Aim of the exercise
Below are some records; output exactly the lines from the line with "brown arrow: (123, 48) -> (129, 49), moved" to the line with "orange square: (66, 223)", both ends kept, and nothing more.

Input records
* * *
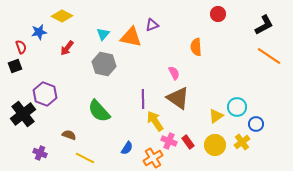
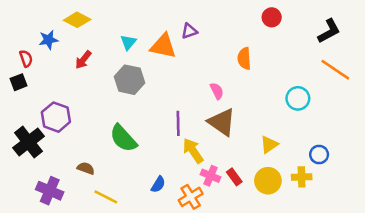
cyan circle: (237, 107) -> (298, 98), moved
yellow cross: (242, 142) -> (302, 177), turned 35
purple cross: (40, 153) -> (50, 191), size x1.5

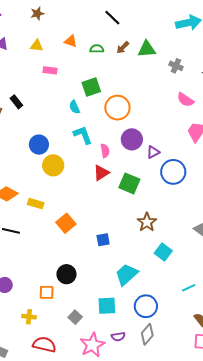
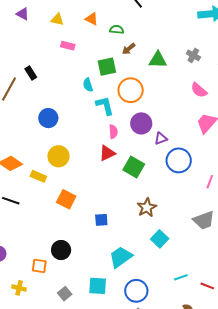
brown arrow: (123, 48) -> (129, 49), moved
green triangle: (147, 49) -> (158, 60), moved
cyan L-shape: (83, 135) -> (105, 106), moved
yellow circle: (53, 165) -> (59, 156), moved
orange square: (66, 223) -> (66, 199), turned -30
* * *
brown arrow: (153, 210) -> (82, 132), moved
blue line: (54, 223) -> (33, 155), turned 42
* * *
Your response
brown arrow: (123, 48) -> (129, 49), moved
green triangle: (147, 49) -> (158, 60), moved
cyan L-shape: (83, 135) -> (105, 106), moved
yellow circle: (53, 165) -> (59, 156), moved
orange square: (66, 223) -> (66, 199), turned -30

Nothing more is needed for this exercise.